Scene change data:
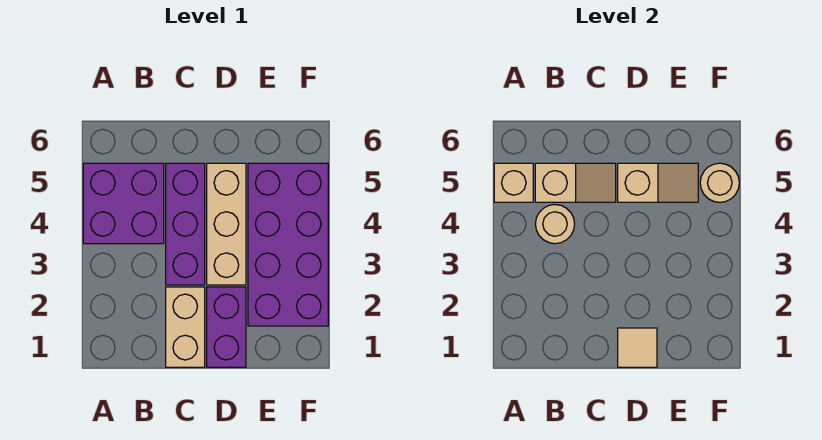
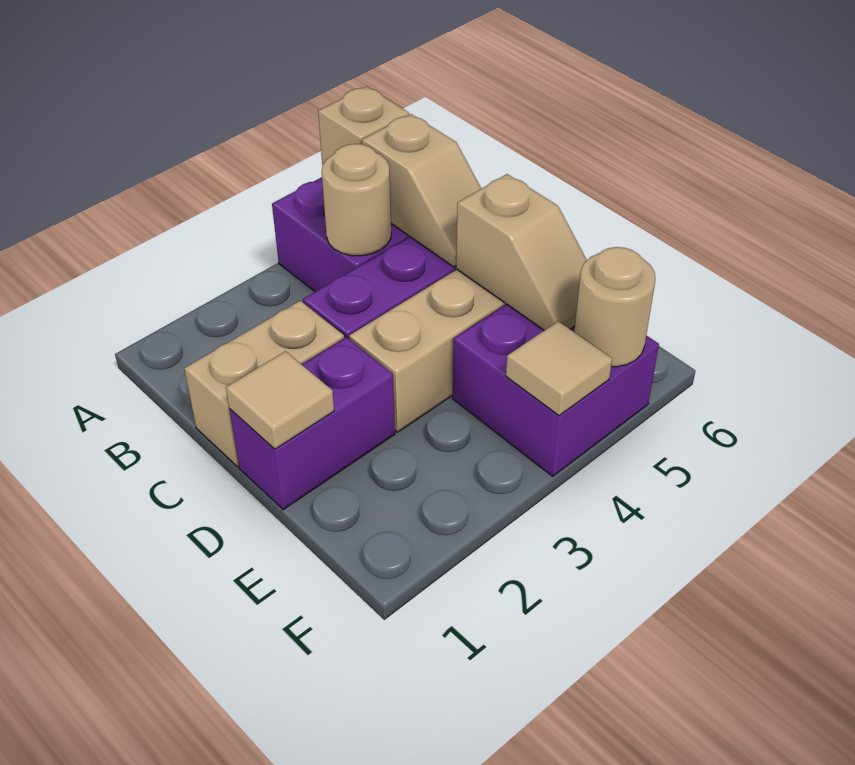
purple brick E2:F5 level 1 -> purple brick E4:F5 level 1
none -> tan tile F4 level 2

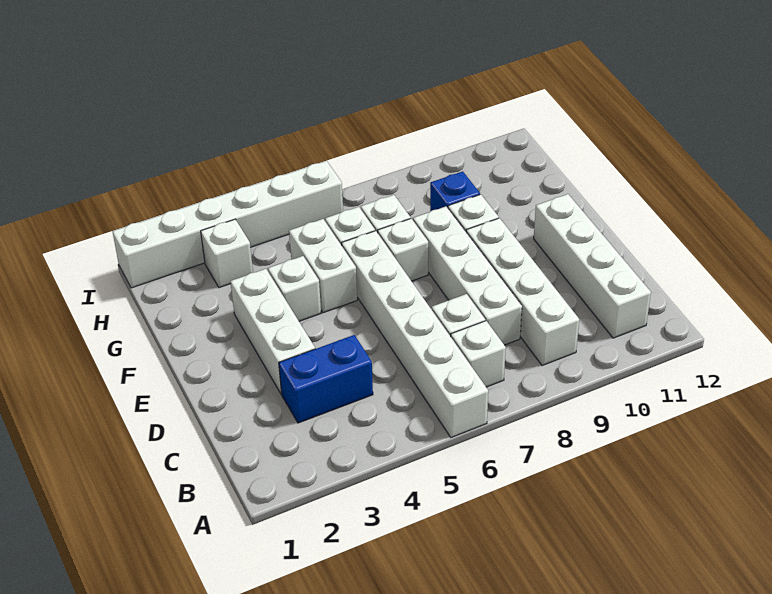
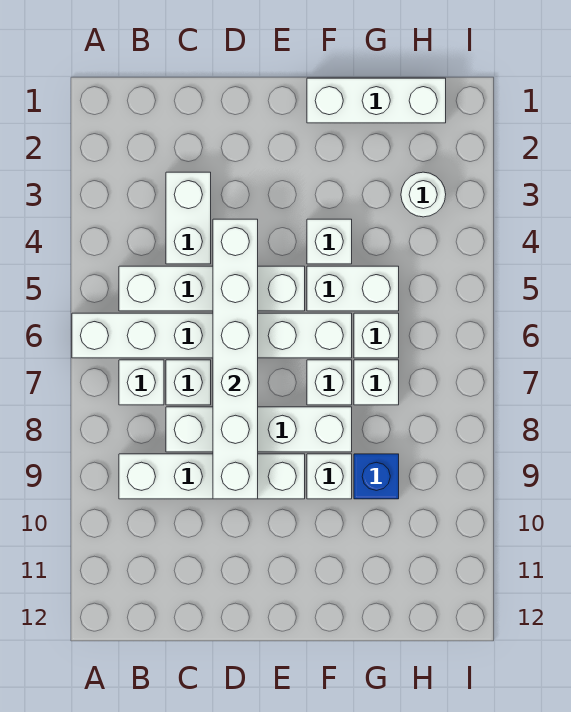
white brick B11:E11 level 1 -> white brick B5:E5 level 1
blue brick C3:C4 level 1 -> white brick C3:C4 level 1
white brick D3:F3 level 1 -> white brick F1:H1 level 1
white brick H3 level 1 -> white round brick H3 level 1
white brick I1:I6 level 1 -> white brick D4:D9 level 2

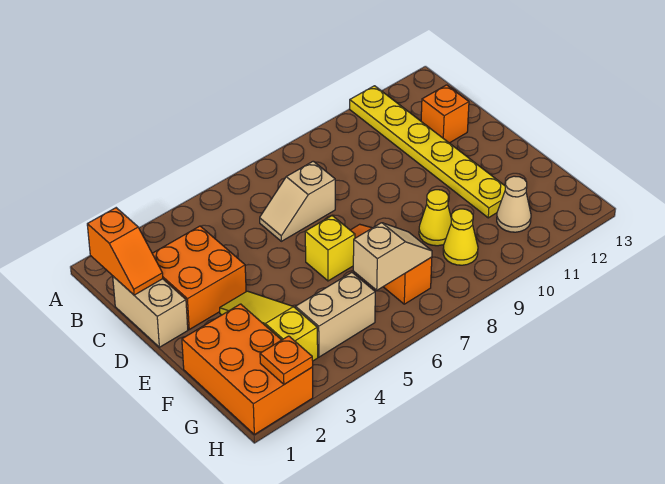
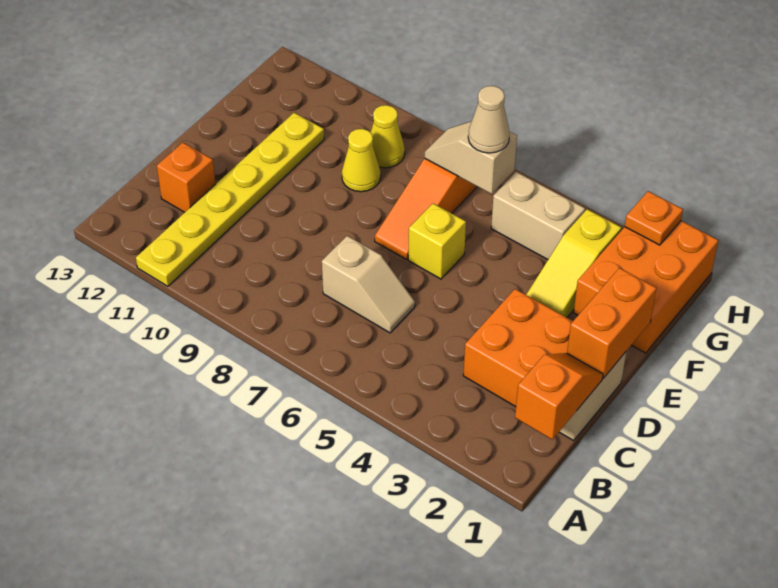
none -> orange brick D1:E1 level 2
tan cone G11 level 1 -> tan cone G6 level 3

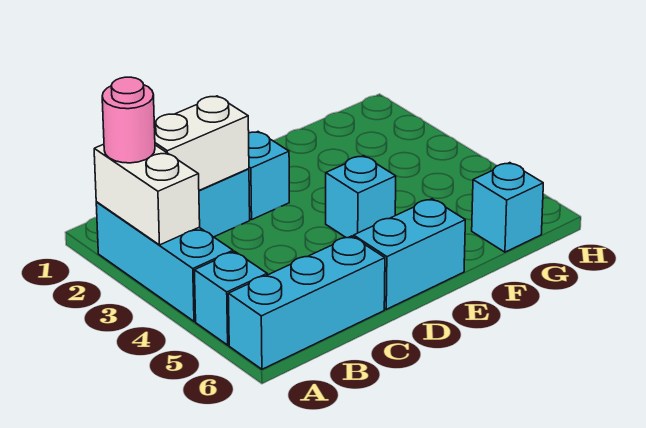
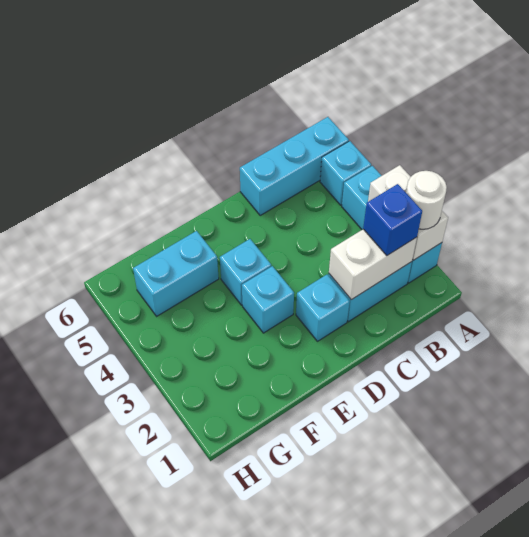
pink round brick A2 level 3 -> white round brick A2 level 3
none -> blue brick B2 level 3
cyan brick D6:E6 level 1 -> cyan brick F5:G5 level 1
cyan brick G6 level 1 -> cyan brick E3 level 1

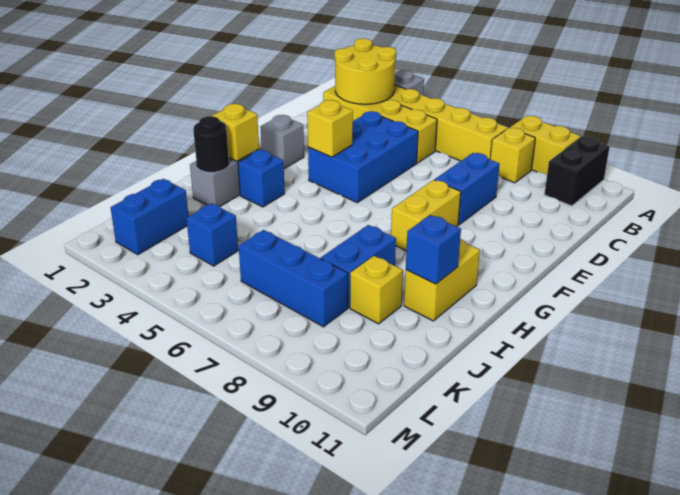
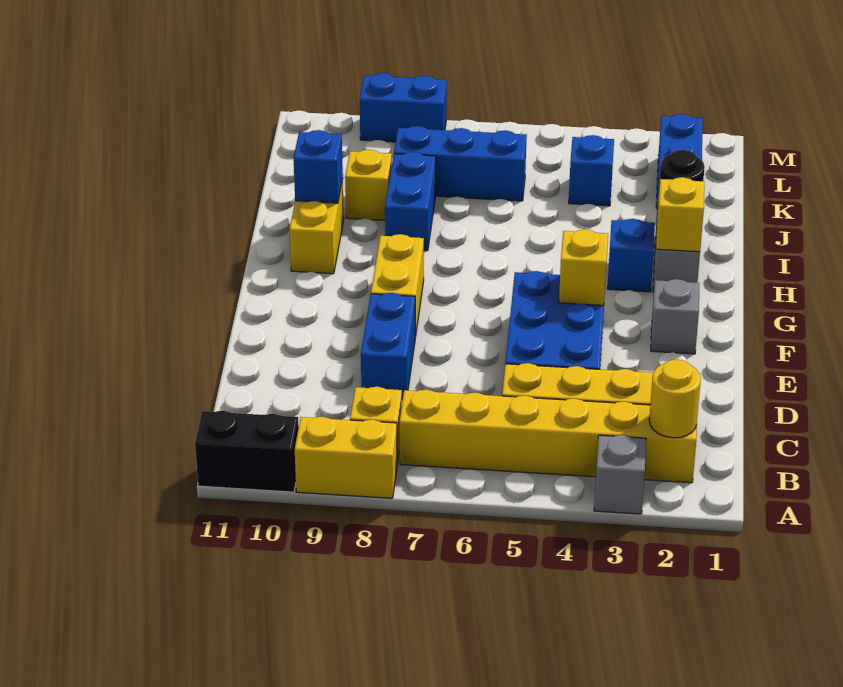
black brick A10:B10 level 1 -> black brick A10:A11 level 1
yellow round brick B2:C3 level 2 -> yellow round brick B2 level 2
none -> blue brick M8:M9 level 1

WORK INSTRUCTION: Copy out all the lines of the records that include "blue".

TASK RESULT:
blue brick C3:C4 level 1 -> white brick C3:C4 level 1
none -> blue brick B2 level 3
none -> blue brick M8:M9 level 1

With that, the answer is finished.